▶ [Set exercise]:
Change "NLK" to "NKL" in the rows below and write them out again with nothing else altered. Leave the picture lines out.

Stored records

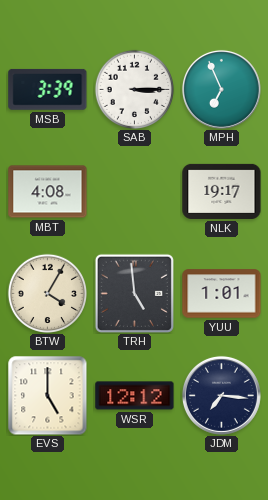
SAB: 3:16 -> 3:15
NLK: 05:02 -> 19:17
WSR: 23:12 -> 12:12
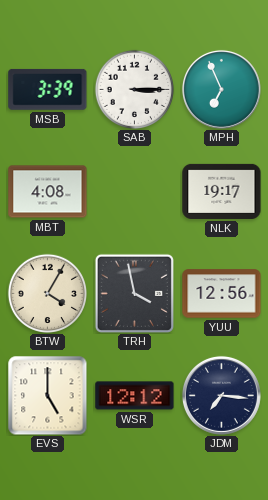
TRH: 4:59 -> 3:58
YUU: 1:01 -> 12:56
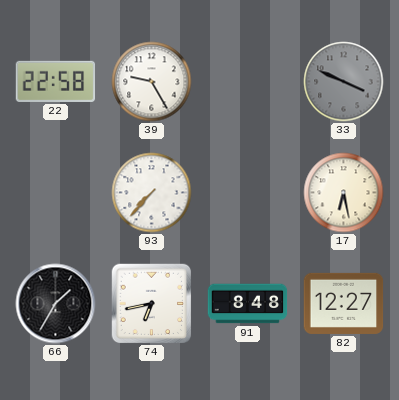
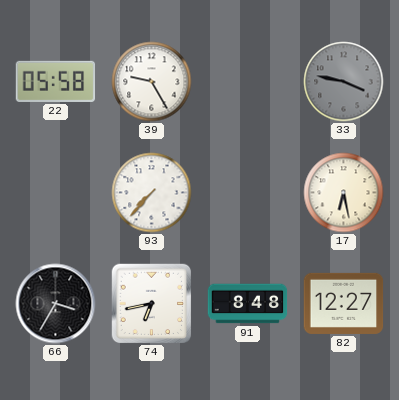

▶ [Solution]:
SAB: 3:16 -> 3:15
NKL: 05:02 -> 19:17
WSR: 23:12 -> 12:12
TRH: 4:59 -> 3:58
YUU: 1:01 -> 12:56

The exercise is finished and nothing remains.